**REQUIREMENT**
Which lines of the material contain the word "size"? Show each one.

**EXTRACTED INFORMATION**
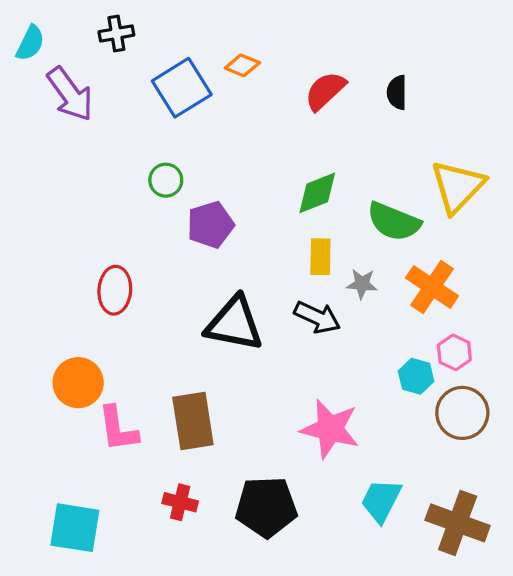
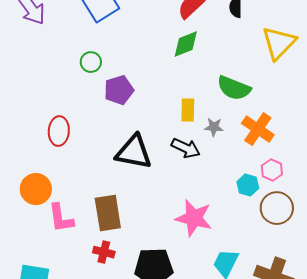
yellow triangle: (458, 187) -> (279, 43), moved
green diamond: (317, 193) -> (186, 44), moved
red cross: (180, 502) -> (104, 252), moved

==

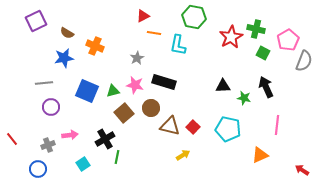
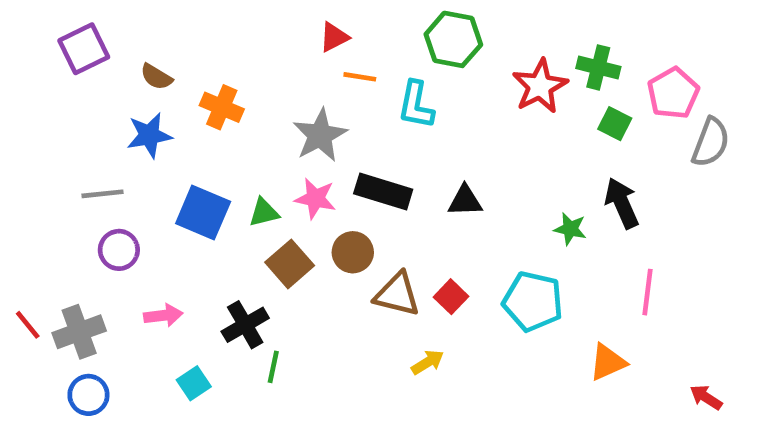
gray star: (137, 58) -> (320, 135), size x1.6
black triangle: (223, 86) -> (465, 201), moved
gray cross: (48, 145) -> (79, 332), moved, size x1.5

**SOLUTION TO THIS EXERCISE**
gray star: (137, 58) -> (320, 135), size x1.6
gray cross: (48, 145) -> (79, 332), moved, size x1.5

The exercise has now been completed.